▸ **TASK STATEMENT**: Copy out every line in the records below, keeping each one unchanged.
---- PROVIDED ENTRIES
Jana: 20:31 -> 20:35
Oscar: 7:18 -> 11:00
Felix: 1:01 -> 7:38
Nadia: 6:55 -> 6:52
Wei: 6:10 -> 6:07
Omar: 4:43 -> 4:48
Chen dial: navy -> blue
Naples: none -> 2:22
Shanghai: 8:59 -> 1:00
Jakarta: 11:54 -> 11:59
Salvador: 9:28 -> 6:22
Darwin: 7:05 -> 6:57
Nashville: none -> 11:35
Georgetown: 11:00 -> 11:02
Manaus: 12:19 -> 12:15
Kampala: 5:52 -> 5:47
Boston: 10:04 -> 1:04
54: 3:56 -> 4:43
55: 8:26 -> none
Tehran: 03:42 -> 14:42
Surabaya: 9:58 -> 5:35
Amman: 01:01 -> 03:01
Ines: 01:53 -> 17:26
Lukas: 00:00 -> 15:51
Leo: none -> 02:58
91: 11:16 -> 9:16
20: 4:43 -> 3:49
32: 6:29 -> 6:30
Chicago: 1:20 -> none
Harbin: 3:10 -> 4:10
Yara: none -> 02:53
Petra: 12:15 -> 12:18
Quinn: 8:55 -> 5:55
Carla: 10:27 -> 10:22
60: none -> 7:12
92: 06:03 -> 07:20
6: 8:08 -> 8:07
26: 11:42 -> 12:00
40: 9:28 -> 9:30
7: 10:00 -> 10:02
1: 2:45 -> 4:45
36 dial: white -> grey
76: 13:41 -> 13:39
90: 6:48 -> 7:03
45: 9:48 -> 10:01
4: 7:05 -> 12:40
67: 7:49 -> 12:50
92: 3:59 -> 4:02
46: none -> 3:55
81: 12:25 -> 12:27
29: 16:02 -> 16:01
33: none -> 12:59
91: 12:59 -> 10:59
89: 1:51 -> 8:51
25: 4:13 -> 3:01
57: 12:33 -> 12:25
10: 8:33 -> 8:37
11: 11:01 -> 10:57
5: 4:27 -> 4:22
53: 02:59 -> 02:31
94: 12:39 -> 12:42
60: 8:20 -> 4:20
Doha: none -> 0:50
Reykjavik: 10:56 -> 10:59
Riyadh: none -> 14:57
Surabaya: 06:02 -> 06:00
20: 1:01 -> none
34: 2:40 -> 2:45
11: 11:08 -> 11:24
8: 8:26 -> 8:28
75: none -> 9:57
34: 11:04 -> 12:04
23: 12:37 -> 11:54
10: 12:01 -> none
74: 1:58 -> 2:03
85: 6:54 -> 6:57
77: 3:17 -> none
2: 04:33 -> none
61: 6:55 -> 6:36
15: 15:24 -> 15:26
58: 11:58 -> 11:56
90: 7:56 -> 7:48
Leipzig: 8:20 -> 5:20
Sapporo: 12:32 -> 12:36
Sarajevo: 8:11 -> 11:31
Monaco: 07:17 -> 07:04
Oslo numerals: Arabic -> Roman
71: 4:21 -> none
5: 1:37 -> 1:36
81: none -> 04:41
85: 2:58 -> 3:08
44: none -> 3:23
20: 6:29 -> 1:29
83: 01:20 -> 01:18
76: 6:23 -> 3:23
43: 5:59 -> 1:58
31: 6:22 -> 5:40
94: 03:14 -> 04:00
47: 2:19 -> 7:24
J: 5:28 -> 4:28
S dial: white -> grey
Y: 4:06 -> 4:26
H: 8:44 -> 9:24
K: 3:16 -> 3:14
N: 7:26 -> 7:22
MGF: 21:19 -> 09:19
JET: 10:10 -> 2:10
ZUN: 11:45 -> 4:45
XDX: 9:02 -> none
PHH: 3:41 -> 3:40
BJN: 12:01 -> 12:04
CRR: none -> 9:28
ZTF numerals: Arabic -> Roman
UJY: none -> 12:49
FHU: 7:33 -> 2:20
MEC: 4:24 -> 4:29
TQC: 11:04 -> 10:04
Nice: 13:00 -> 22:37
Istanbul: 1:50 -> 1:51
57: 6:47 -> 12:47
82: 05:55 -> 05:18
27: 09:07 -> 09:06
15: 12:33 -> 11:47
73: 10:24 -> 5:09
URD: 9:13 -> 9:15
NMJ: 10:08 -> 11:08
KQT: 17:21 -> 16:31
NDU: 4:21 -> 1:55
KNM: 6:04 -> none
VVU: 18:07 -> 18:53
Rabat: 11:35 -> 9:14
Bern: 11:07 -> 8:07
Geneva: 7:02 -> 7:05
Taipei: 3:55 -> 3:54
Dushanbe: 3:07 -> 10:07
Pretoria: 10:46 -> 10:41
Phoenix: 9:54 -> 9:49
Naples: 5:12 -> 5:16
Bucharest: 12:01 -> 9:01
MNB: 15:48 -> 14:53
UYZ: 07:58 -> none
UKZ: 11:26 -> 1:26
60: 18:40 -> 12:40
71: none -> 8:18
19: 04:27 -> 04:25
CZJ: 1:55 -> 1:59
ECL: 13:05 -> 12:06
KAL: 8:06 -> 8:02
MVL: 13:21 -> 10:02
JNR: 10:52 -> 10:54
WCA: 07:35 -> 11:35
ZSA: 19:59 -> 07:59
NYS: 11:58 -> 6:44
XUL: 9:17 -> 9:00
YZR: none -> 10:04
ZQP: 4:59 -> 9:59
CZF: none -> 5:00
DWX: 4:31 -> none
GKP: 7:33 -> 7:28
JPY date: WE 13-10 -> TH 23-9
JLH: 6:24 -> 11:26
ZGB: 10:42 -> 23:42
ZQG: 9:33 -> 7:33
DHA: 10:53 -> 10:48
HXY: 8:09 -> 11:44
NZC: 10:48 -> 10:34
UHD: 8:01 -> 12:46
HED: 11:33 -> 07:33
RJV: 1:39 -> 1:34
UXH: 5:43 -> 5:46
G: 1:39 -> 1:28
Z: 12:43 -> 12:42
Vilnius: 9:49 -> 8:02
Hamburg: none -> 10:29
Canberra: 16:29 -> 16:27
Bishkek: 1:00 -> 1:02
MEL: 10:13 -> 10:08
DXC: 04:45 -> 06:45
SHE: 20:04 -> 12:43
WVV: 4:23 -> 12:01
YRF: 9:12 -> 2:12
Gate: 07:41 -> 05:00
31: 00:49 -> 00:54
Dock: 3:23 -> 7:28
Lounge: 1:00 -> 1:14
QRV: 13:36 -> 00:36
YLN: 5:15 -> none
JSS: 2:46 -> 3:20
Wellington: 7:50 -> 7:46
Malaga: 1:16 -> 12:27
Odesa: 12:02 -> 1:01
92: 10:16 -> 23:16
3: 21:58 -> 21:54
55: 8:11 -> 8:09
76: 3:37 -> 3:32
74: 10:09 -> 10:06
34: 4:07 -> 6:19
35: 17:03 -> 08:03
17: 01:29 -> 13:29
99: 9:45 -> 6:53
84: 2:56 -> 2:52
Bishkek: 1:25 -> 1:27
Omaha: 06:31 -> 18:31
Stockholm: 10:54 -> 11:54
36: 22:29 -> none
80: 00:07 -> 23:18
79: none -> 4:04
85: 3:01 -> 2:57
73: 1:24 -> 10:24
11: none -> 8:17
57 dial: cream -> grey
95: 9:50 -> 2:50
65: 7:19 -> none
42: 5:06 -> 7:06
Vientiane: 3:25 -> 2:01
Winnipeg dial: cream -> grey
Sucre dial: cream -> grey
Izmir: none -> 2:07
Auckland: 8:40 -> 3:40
--------
▸ **EXERCISE RESPONSE**:
Jana: 20:31 -> 20:35
Oscar: 7:18 -> 11:00
Felix: 1:01 -> 7:38
Nadia: 6:55 -> 6:52
Wei: 6:10 -> 6:07
Omar: 4:43 -> 4:48
Chen dial: navy -> blue
Naples: none -> 2:22
Shanghai: 8:59 -> 1:00
Jakarta: 11:54 -> 11:59
Salvador: 9:28 -> 6:22
Darwin: 7:05 -> 6:57
Nashville: none -> 11:35
Georgetown: 11:00 -> 11:02
Manaus: 12:19 -> 12:15
Kampala: 5:52 -> 5:47
Boston: 10:04 -> 1:04
54: 3:56 -> 4:43
55: 8:26 -> none
Tehran: 03:42 -> 14:42
Surabaya: 9:58 -> 5:35
Amman: 01:01 -> 03:01
Ines: 01:53 -> 17:26
Lukas: 00:00 -> 15:51
Leo: none -> 02:58
91: 11:16 -> 9:16
20: 4:43 -> 3:49
32: 6:29 -> 6:30
Chicago: 1:20 -> none
Harbin: 3:10 -> 4:10
Yara: none -> 02:53
Petra: 12:15 -> 12:18
Quinn: 8:55 -> 5:55
Carla: 10:27 -> 10:22
60: none -> 7:12
92: 06:03 -> 07:20
6: 8:08 -> 8:07
26: 11:42 -> 12:00
40: 9:28 -> 9:30
7: 10:00 -> 10:02
1: 2:45 -> 4:45
36 dial: white -> grey
76: 13:41 -> 13:39
90: 6:48 -> 7:03
45: 9:48 -> 10:01
4: 7:05 -> 12:40
67: 7:49 -> 12:50
92: 3:59 -> 4:02
46: none -> 3:55
81: 12:25 -> 12:27
29: 16:02 -> 16:01
33: none -> 12:59
91: 12:59 -> 10:59
89: 1:51 -> 8:51
25: 4:13 -> 3:01
57: 12:33 -> 12:25
10: 8:33 -> 8:37
11: 11:01 -> 10:57
5: 4:27 -> 4:22
53: 02:59 -> 02:31
94: 12:39 -> 12:42
60: 8:20 -> 4:20
Doha: none -> 0:50
Reykjavik: 10:56 -> 10:59
Riyadh: none -> 14:57
Surabaya: 06:02 -> 06:00
20: 1:01 -> none
34: 2:40 -> 2:45
11: 11:08 -> 11:24
8: 8:26 -> 8:28
75: none -> 9:57
34: 11:04 -> 12:04
23: 12:37 -> 11:54
10: 12:01 -> none
74: 1:58 -> 2:03
85: 6:54 -> 6:57
77: 3:17 -> none
2: 04:33 -> none
61: 6:55 -> 6:36
15: 15:24 -> 15:26
58: 11:58 -> 11:56
90: 7:56 -> 7:48
Leipzig: 8:20 -> 5:20
Sapporo: 12:32 -> 12:36
Sarajevo: 8:11 -> 11:31
Monaco: 07:17 -> 07:04
Oslo numerals: Arabic -> Roman
71: 4:21 -> none
5: 1:37 -> 1:36
81: none -> 04:41
85: 2:58 -> 3:08
44: none -> 3:23
20: 6:29 -> 1:29
83: 01:20 -> 01:18
76: 6:23 -> 3:23
43: 5:59 -> 1:58
31: 6:22 -> 5:40
94: 03:14 -> 04:00
47: 2:19 -> 7:24
J: 5:28 -> 4:28
S dial: white -> grey
Y: 4:06 -> 4:26
H: 8:44 -> 9:24
K: 3:16 -> 3:14
N: 7:26 -> 7:22
MGF: 21:19 -> 09:19
JET: 10:10 -> 2:10
ZUN: 11:45 -> 4:45
XDX: 9:02 -> none
PHH: 3:41 -> 3:40
BJN: 12:01 -> 12:04
CRR: none -> 9:28
ZTF numerals: Arabic -> Roman
UJY: none -> 12:49
FHU: 7:33 -> 2:20
MEC: 4:24 -> 4:29
TQC: 11:04 -> 10:04
Nice: 13:00 -> 22:37
Istanbul: 1:50 -> 1:51
57: 6:47 -> 12:47
82: 05:55 -> 05:18
27: 09:07 -> 09:06
15: 12:33 -> 11:47
73: 10:24 -> 5:09
URD: 9:13 -> 9:15
NMJ: 10:08 -> 11:08
KQT: 17:21 -> 16:31
NDU: 4:21 -> 1:55
KNM: 6:04 -> none
VVU: 18:07 -> 18:53
Rabat: 11:35 -> 9:14
Bern: 11:07 -> 8:07
Geneva: 7:02 -> 7:05
Taipei: 3:55 -> 3:54
Dushanbe: 3:07 -> 10:07
Pretoria: 10:46 -> 10:41
Phoenix: 9:54 -> 9:49
Naples: 5:12 -> 5:16
Bucharest: 12:01 -> 9:01
MNB: 15:48 -> 14:53
UYZ: 07:58 -> none
UKZ: 11:26 -> 1:26
60: 18:40 -> 12:40
71: none -> 8:18
19: 04:27 -> 04:25
CZJ: 1:55 -> 1:59
ECL: 13:05 -> 12:06
KAL: 8:06 -> 8:02
MVL: 13:21 -> 10:02
JNR: 10:52 -> 10:54
WCA: 07:35 -> 11:35
ZSA: 19:59 -> 07:59
NYS: 11:58 -> 6:44
XUL: 9:17 -> 9:00
YZR: none -> 10:04
ZQP: 4:59 -> 9:59
CZF: none -> 5:00
DWX: 4:31 -> none
GKP: 7:33 -> 7:28
JPY date: WE 13-10 -> TH 23-9
JLH: 6:24 -> 11:26
ZGB: 10:42 -> 23:42
ZQG: 9:33 -> 7:33
DHA: 10:53 -> 10:48
HXY: 8:09 -> 11:44
NZC: 10:48 -> 10:34
UHD: 8:01 -> 12:46
HED: 11:33 -> 07:33
RJV: 1:39 -> 1:34
UXH: 5:43 -> 5:46
G: 1:39 -> 1:28
Z: 12:43 -> 12:42
Vilnius: 9:49 -> 8:02
Hamburg: none -> 10:29
Canberra: 16:29 -> 16:27
Bishkek: 1:00 -> 1:02
MEL: 10:13 -> 10:08
DXC: 04:45 -> 06:45
SHE: 20:04 -> 12:43
WVV: 4:23 -> 12:01
YRF: 9:12 -> 2:12
Gate: 07:41 -> 05:00
31: 00:49 -> 00:54
Dock: 3:23 -> 7:28
Lounge: 1:00 -> 1:14
QRV: 13:36 -> 00:36
YLN: 5:15 -> none
JSS: 2:46 -> 3:20
Wellington: 7:50 -> 7:46
Malaga: 1:16 -> 12:27
Odesa: 12:02 -> 1:01
92: 10:16 -> 23:16
3: 21:58 -> 21:54
55: 8:11 -> 8:09
76: 3:37 -> 3:32
74: 10:09 -> 10:06
34: 4:07 -> 6:19
35: 17:03 -> 08:03
17: 01:29 -> 13:29
99: 9:45 -> 6:53
84: 2:56 -> 2:52
Bishkek: 1:25 -> 1:27
Omaha: 06:31 -> 18:31
Stockholm: 10:54 -> 11:54
36: 22:29 -> none
80: 00:07 -> 23:18
79: none -> 4:04
85: 3:01 -> 2:57
73: 1:24 -> 10:24
11: none -> 8:17
57 dial: cream -> grey
95: 9:50 -> 2:50
65: 7:19 -> none
42: 5:06 -> 7:06
Vientiane: 3:25 -> 2:01
Winnipeg dial: cream -> grey
Sucre dial: cream -> grey
Izmir: none -> 2:07
Auckland: 8:40 -> 3:40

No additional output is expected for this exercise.